*Directions for this task*:
Write out exactly the line containing "(641, 449) = (642, 525): black ring -> none" along with each line that follows it in the records below, and no others.

--------------------------------

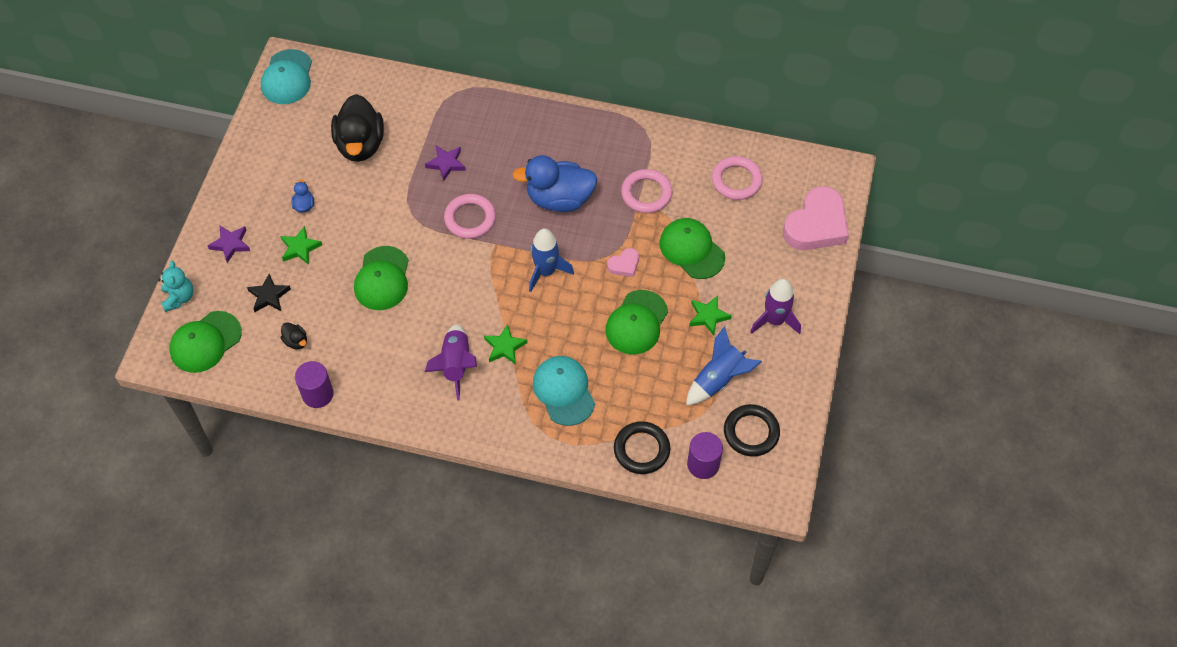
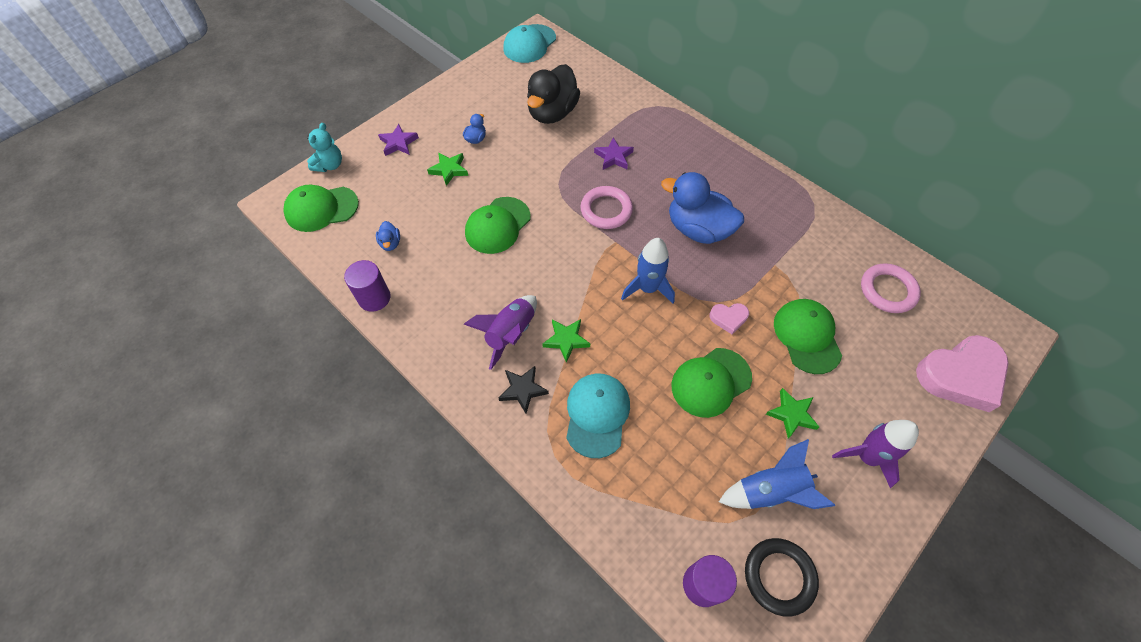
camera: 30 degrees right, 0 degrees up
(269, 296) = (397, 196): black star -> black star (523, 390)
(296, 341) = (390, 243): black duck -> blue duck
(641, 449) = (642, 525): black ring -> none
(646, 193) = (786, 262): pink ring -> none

--------------------------------

*Result*:
(641, 449) = (642, 525): black ring -> none
(646, 193) = (786, 262): pink ring -> none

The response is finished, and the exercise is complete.